EXERCISE OBJECTIVE:
Find every line in the listing that contains the string "none", and copy each of those lines in full.

SUPPLIED MATERIAL:
________________

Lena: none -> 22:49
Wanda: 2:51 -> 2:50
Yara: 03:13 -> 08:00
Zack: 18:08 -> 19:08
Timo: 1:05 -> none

________________

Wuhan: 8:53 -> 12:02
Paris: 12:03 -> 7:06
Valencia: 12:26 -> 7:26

________________

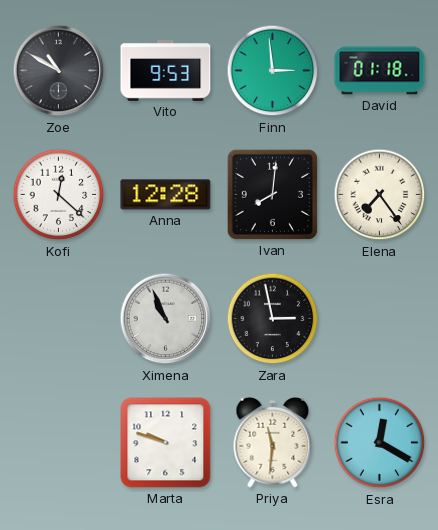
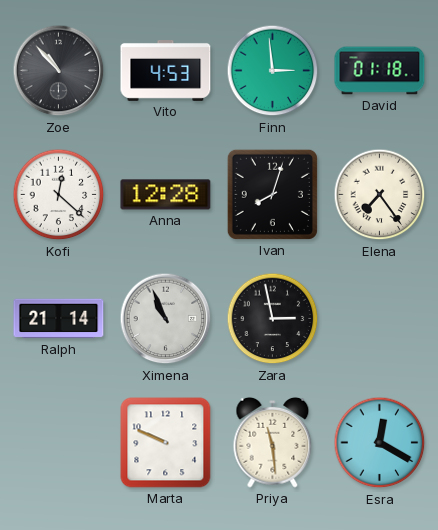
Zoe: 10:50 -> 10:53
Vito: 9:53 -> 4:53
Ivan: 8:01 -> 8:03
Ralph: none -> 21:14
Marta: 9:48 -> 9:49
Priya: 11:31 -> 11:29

________________

SOLVED PROBLEM:
Lena: none -> 22:49
Timo: 1:05 -> none
Ralph: none -> 21:14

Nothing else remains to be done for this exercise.